Work instruction:
Leave the images out. Give every line below again, precisely.

::: Provided material :::

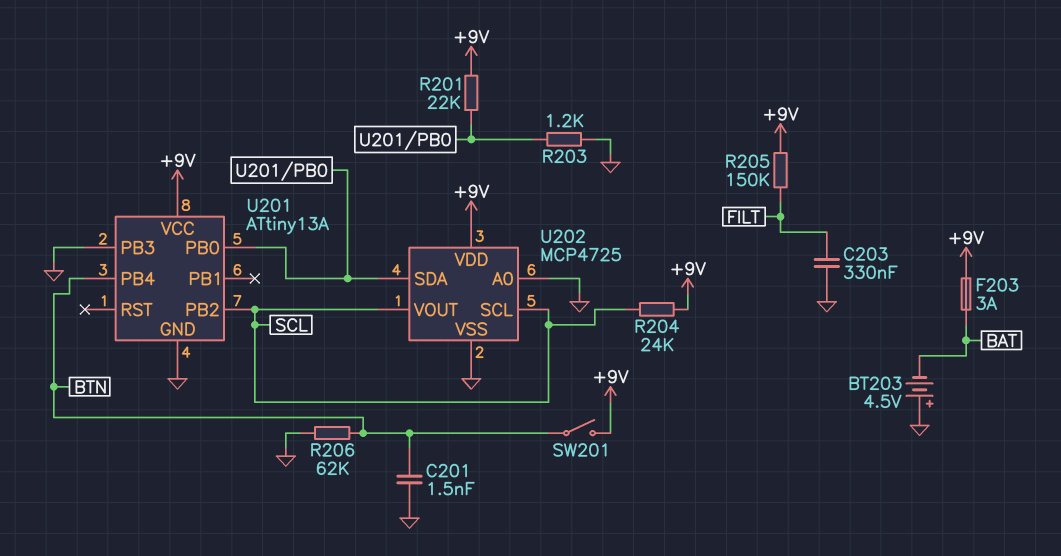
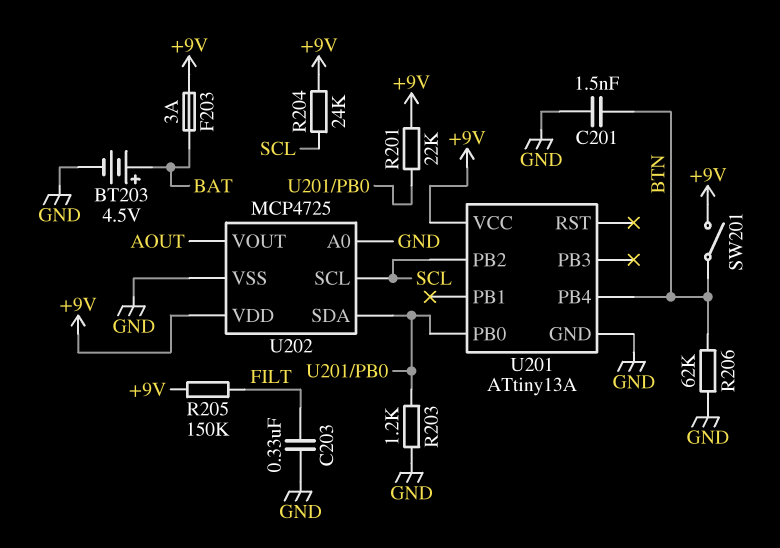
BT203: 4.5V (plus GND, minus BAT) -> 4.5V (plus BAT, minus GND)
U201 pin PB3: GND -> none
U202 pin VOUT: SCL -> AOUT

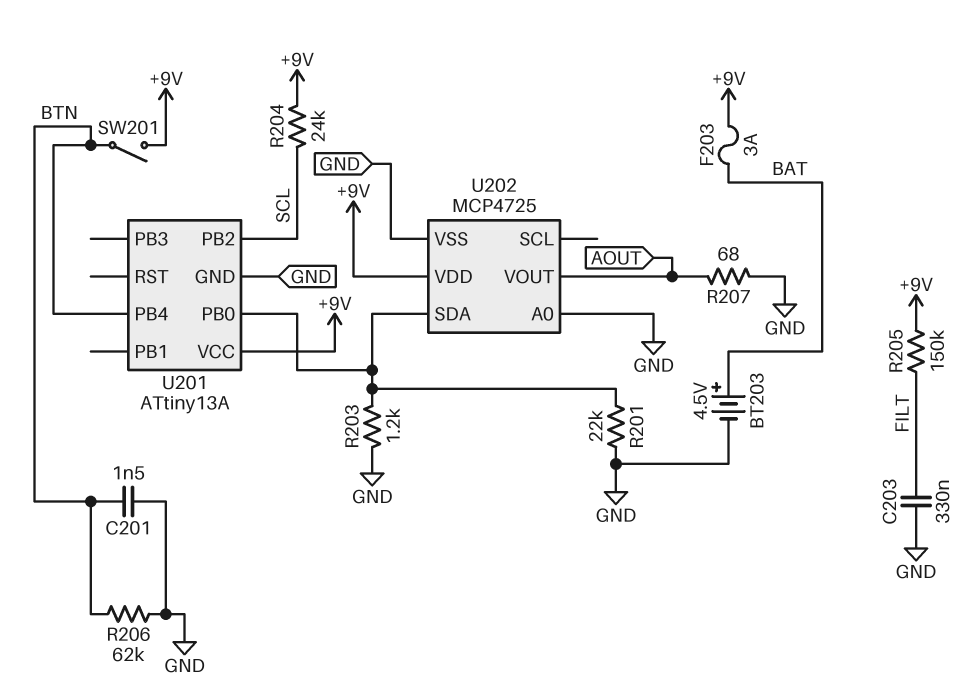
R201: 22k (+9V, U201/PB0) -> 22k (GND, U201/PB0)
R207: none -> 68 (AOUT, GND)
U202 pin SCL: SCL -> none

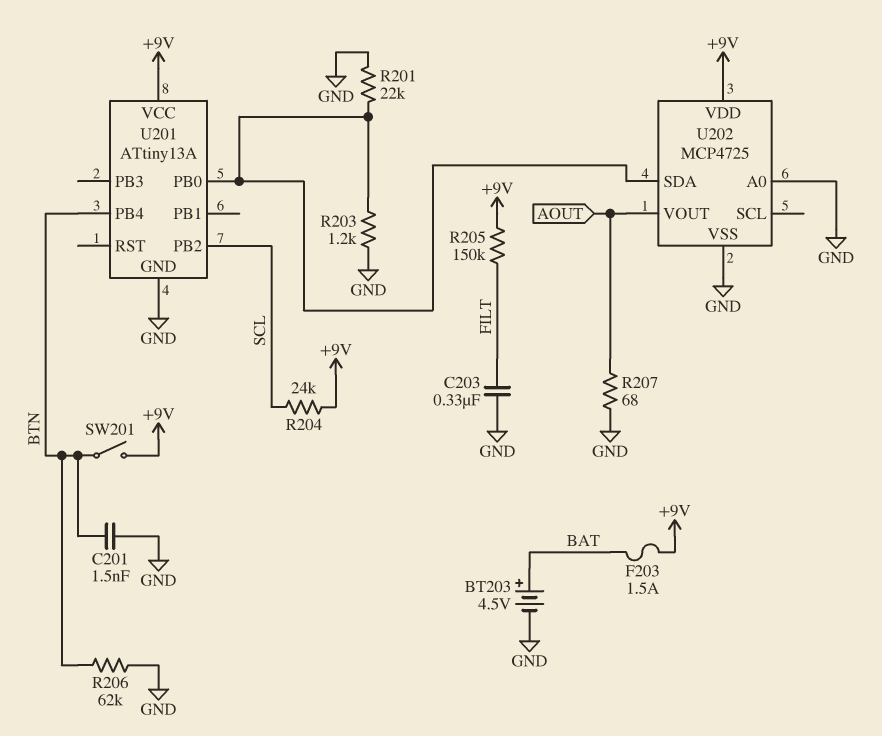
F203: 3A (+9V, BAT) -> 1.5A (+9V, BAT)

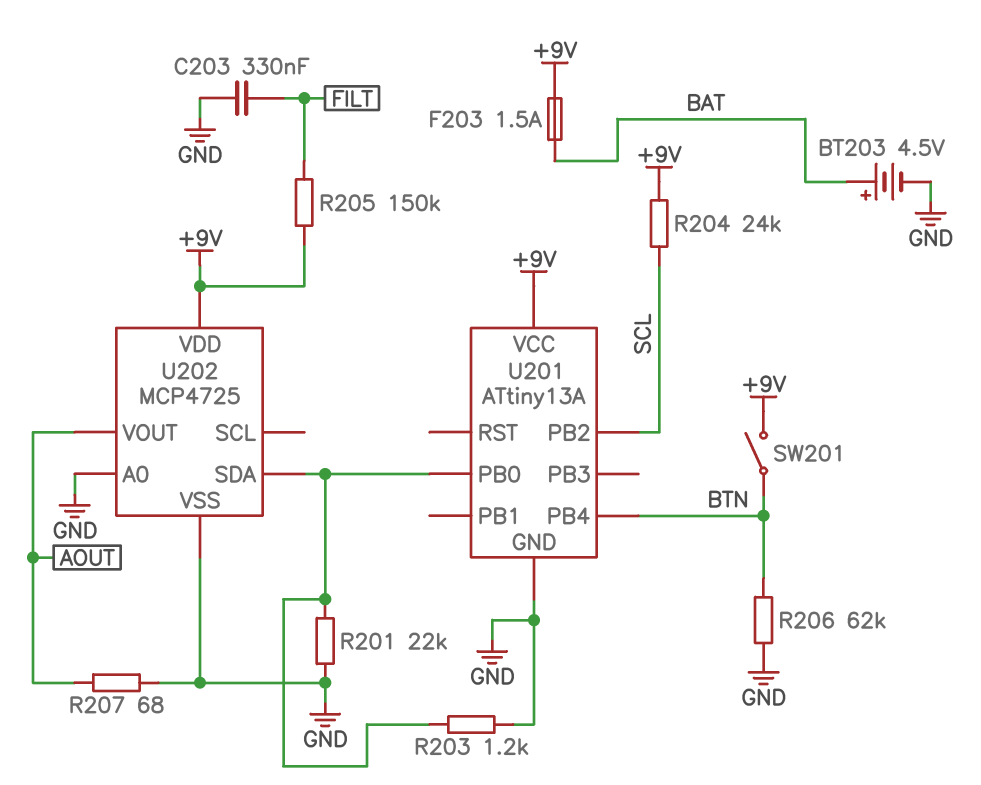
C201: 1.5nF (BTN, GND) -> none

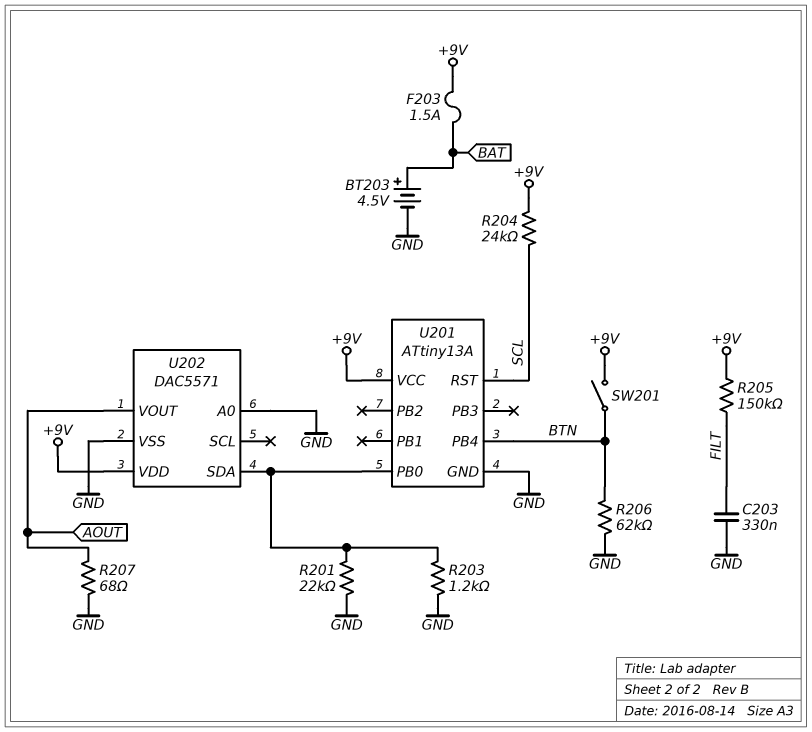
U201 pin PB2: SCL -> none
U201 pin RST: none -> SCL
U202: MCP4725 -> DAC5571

:::

Reply:
BT203: 4.5V (plus GND, minus BAT) -> 4.5V (plus BAT, minus GND)
U201 pin PB3: GND -> none
U202 pin VOUT: SCL -> AOUT

R201: 22k (+9V, U201/PB0) -> 22k (GND, U201/PB0)
R207: none -> 68 (AOUT, GND)
U202 pin SCL: SCL -> none

F203: 3A (+9V, BAT) -> 1.5A (+9V, BAT)

C201: 1.5nF (BTN, GND) -> none

U201 pin PB2: SCL -> none
U201 pin RST: none -> SCL
U202: MCP4725 -> DAC5571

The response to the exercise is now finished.